● 原始材料
-----
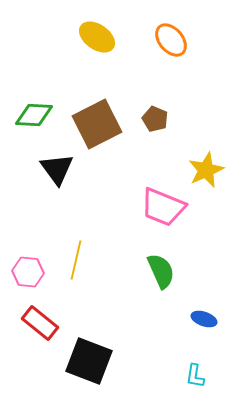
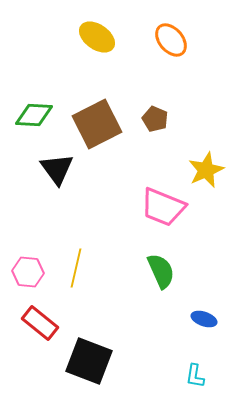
yellow line: moved 8 px down
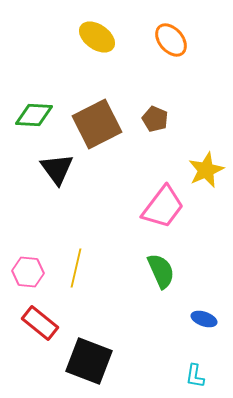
pink trapezoid: rotated 75 degrees counterclockwise
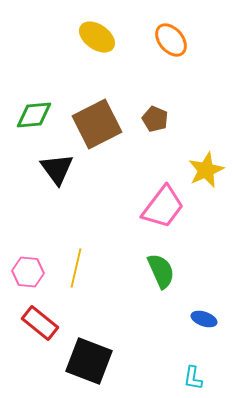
green diamond: rotated 9 degrees counterclockwise
cyan L-shape: moved 2 px left, 2 px down
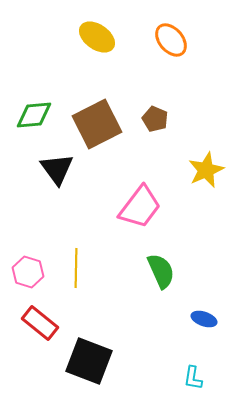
pink trapezoid: moved 23 px left
yellow line: rotated 12 degrees counterclockwise
pink hexagon: rotated 12 degrees clockwise
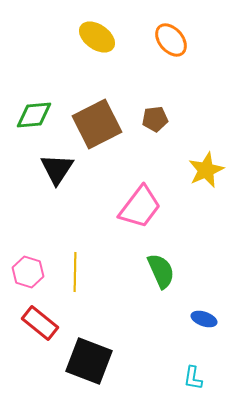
brown pentagon: rotated 30 degrees counterclockwise
black triangle: rotated 9 degrees clockwise
yellow line: moved 1 px left, 4 px down
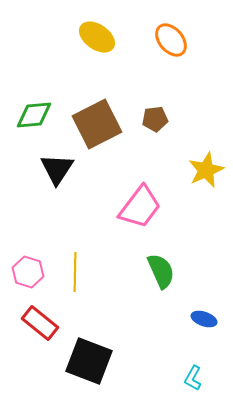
cyan L-shape: rotated 20 degrees clockwise
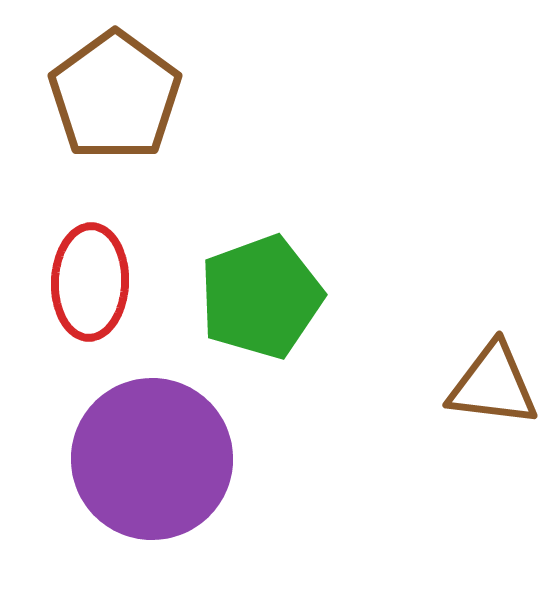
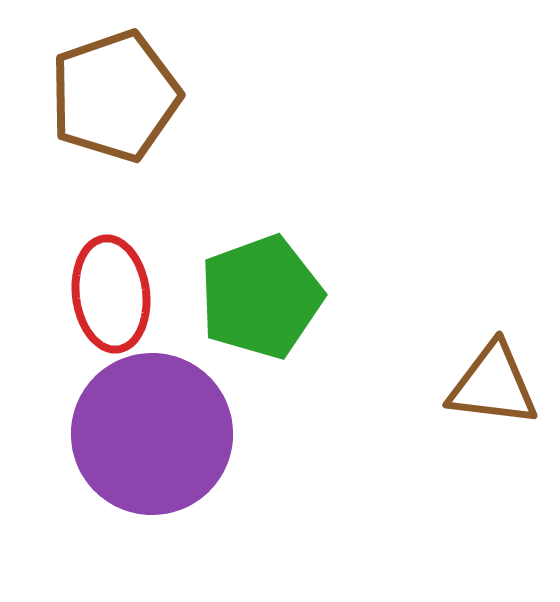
brown pentagon: rotated 17 degrees clockwise
red ellipse: moved 21 px right, 12 px down; rotated 9 degrees counterclockwise
purple circle: moved 25 px up
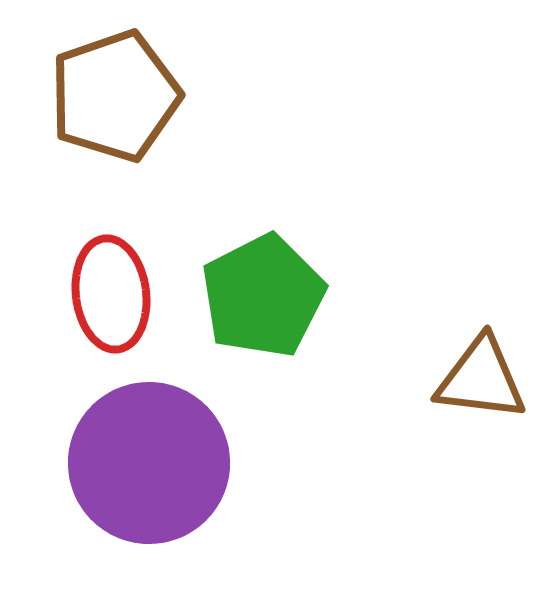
green pentagon: moved 2 px right, 1 px up; rotated 7 degrees counterclockwise
brown triangle: moved 12 px left, 6 px up
purple circle: moved 3 px left, 29 px down
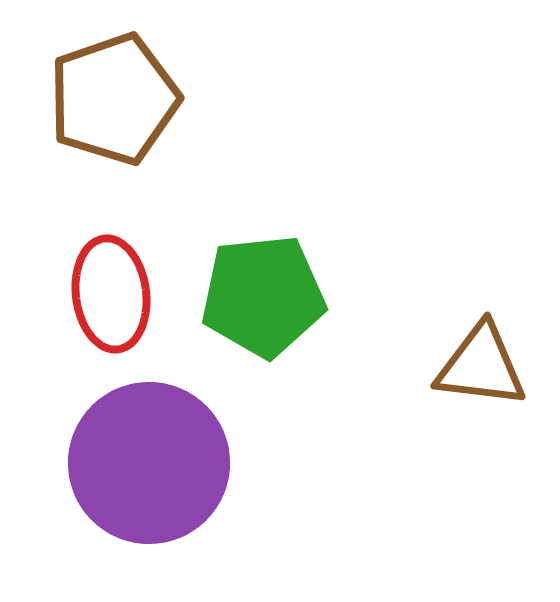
brown pentagon: moved 1 px left, 3 px down
green pentagon: rotated 21 degrees clockwise
brown triangle: moved 13 px up
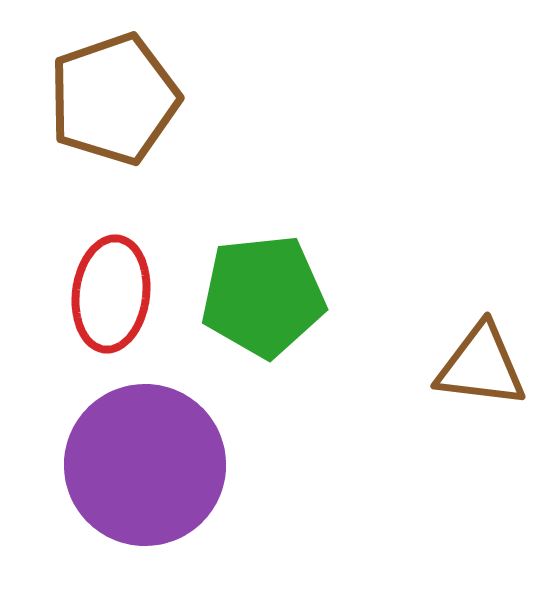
-----
能把上面全部记录中的文字行一字不差地照抄一遍吗？图片不要写进答案。

yellow line: moved 8 px down
pink trapezoid: rotated 75 degrees counterclockwise
green diamond: rotated 9 degrees counterclockwise
cyan L-shape: moved 2 px left, 2 px down
pink trapezoid: moved 23 px left
yellow line: rotated 12 degrees counterclockwise
pink hexagon: rotated 12 degrees clockwise
brown pentagon: rotated 30 degrees counterclockwise
black triangle: rotated 9 degrees clockwise
yellow line: moved 1 px left, 4 px down
cyan L-shape: rotated 20 degrees clockwise
brown pentagon: rotated 17 degrees clockwise
red ellipse: moved 21 px right, 12 px down; rotated 9 degrees counterclockwise
purple circle: moved 25 px up
green pentagon: moved 2 px right, 1 px up; rotated 7 degrees counterclockwise
brown triangle: moved 12 px left, 6 px up
purple circle: moved 3 px left, 29 px down
brown pentagon: moved 1 px left, 3 px down
green pentagon: rotated 21 degrees clockwise
brown triangle: moved 13 px up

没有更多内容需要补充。